== Segment start ==

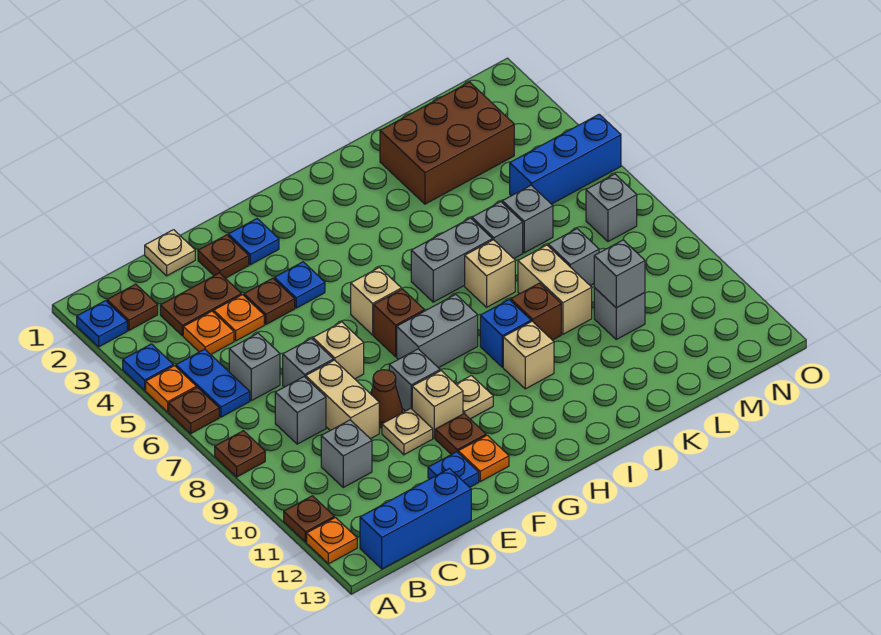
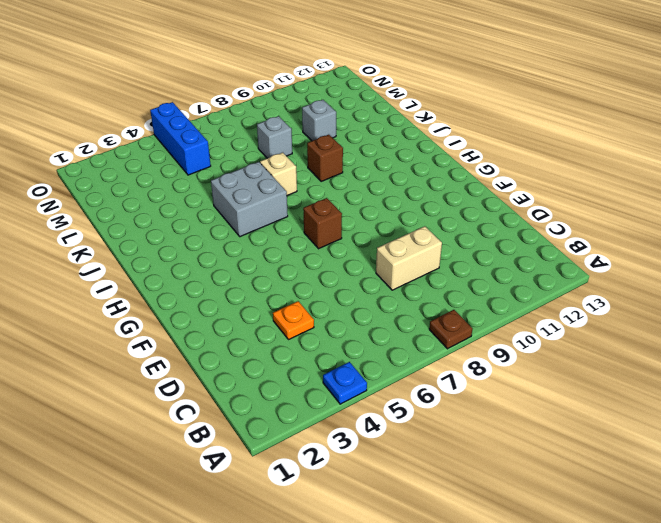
grey brick I5:J6 level 1 -> grey brick I6:J6 level 1
none -> blue plate A2 level 1
none -> orange plate A5 level 1
none -> brown plate A6 level 1
none -> brown plate A11 level 1

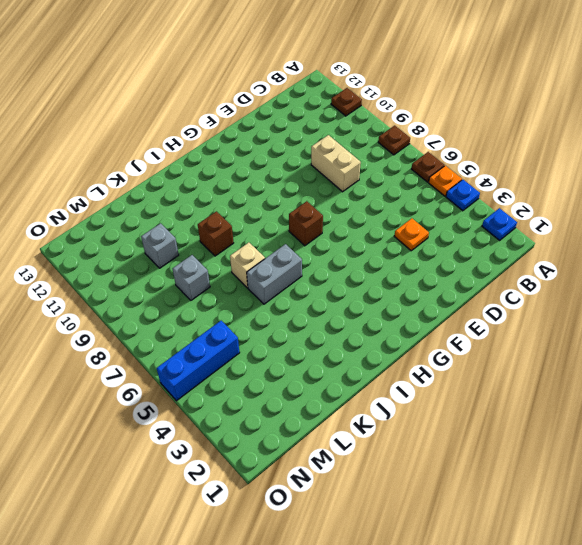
none -> orange plate A12 level 1
none -> brown plate B2 level 1
none -> blue plate B5:B6 level 1
none -> blue brick B13:D13 level 1

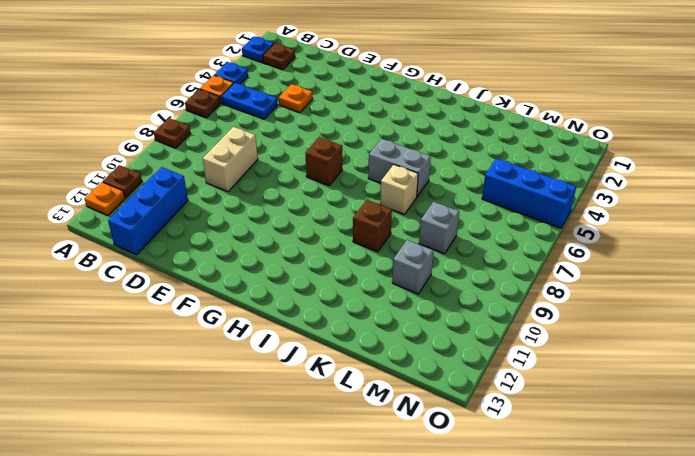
blue plate B5:C5 level 1 -> blue plate B5:B6 level 1
blue brick C11:C13 level 1 -> blue brick B13:D13 level 1
none -> brown plate C3:D3 level 1
none -> orange plate C4 level 1
none -> grey brick C6 level 1
none -> grey brick C8 level 1

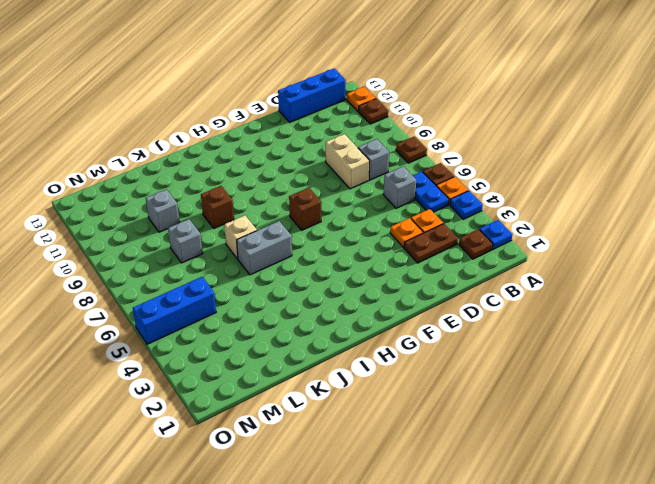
none -> grey brick C10 level 1
none -> tan plate D1 level 1
none -> grey brick D7 level 1
none -> brown plate E2 level 1

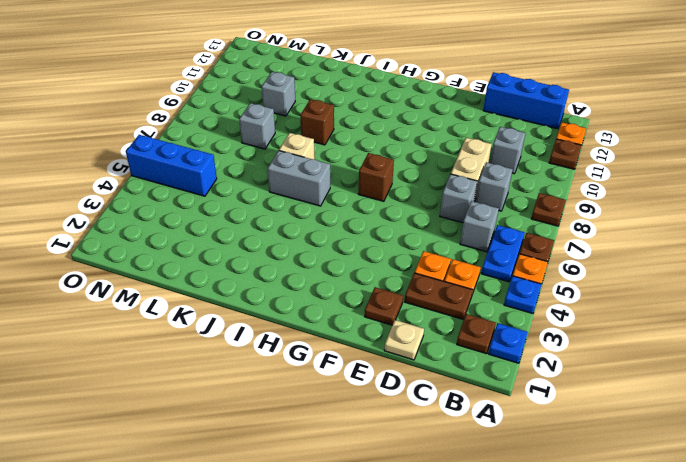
none -> brown plate E4 level 1
none -> tan brick E7 level 1
none -> brown cone E9 level 1
none -> tan plate E10 level 1

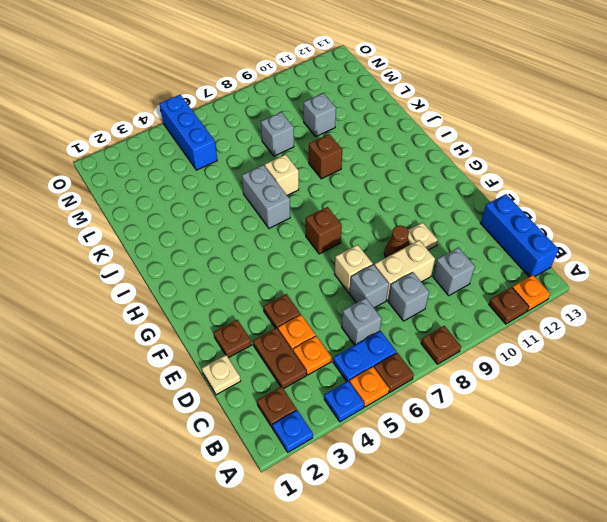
none -> blue plate E12 level 1
none -> blue plate F2 level 1
none -> blue plate F4 level 1
none -> grey brick F9 level 1

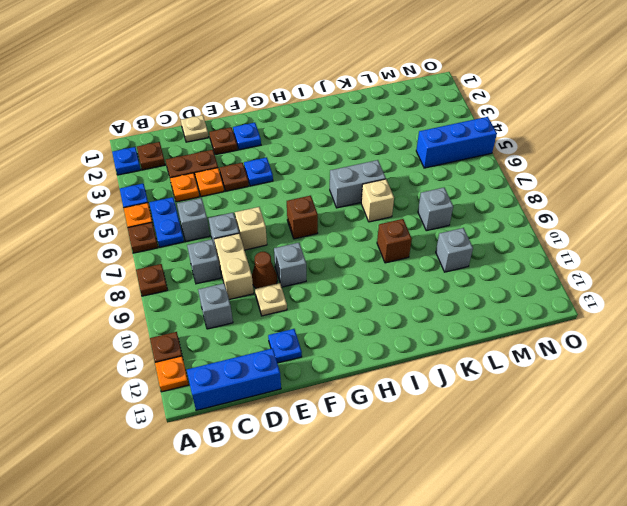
none -> tan brick F10 level 1
none -> brown plate F11 level 1
none -> orange plate F12 level 1
none -> tan brick G6 level 1

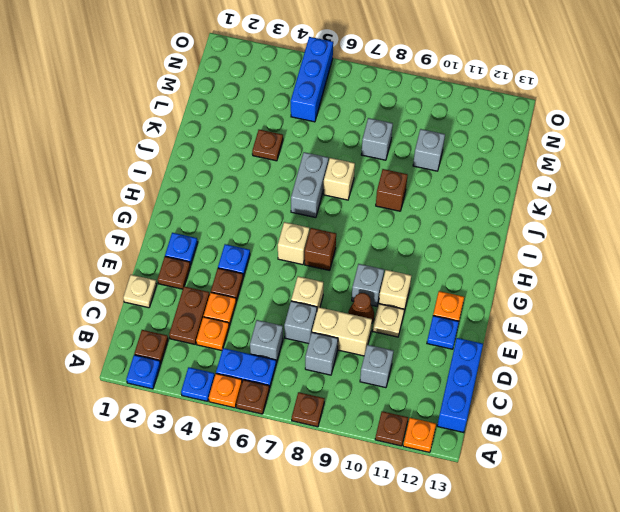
brown plate K4 level 1 -> brown plate F11 level 1
none -> grey brick G8:H8 level 1
none -> tan plate G10 level 1
none -> blue brick I9 level 1
none -> tan brick I10 level 1

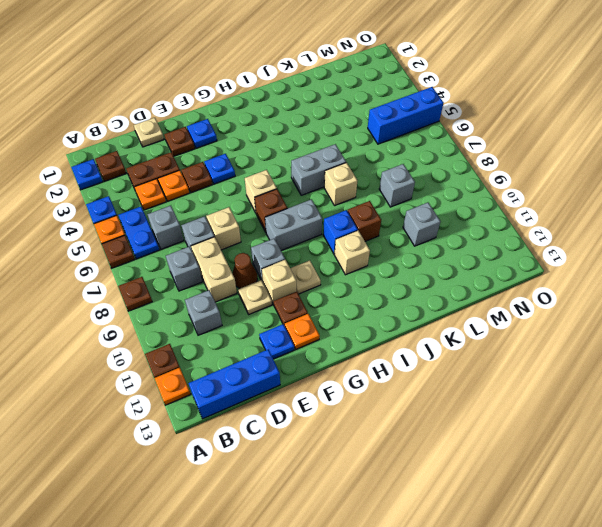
none -> brown brick K2:M3 level 1
none -> grey brick K6 level 1
none -> tan brick K8:K9 level 1
none -> grey brick L6 level 1

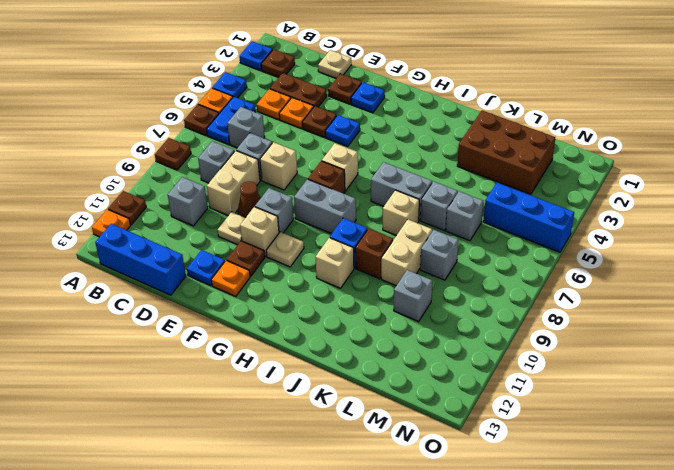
none -> grey brick N7 level 1
none -> grey brick L10 level 2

== Segment end ==

Goal of the exercise:
Scan the material above for the string "blue", and copy every line where it is found.

Solution for this problem:
none -> blue plate A2 level 1
none -> blue plate B5:B6 level 1
none -> blue brick B13:D13 level 1
blue plate B5:C5 level 1 -> blue plate B5:B6 level 1
blue brick C11:C13 level 1 -> blue brick B13:D13 level 1
none -> blue plate E12 level 1
none -> blue plate F2 level 1
none -> blue plate F4 level 1
none -> blue brick I9 level 1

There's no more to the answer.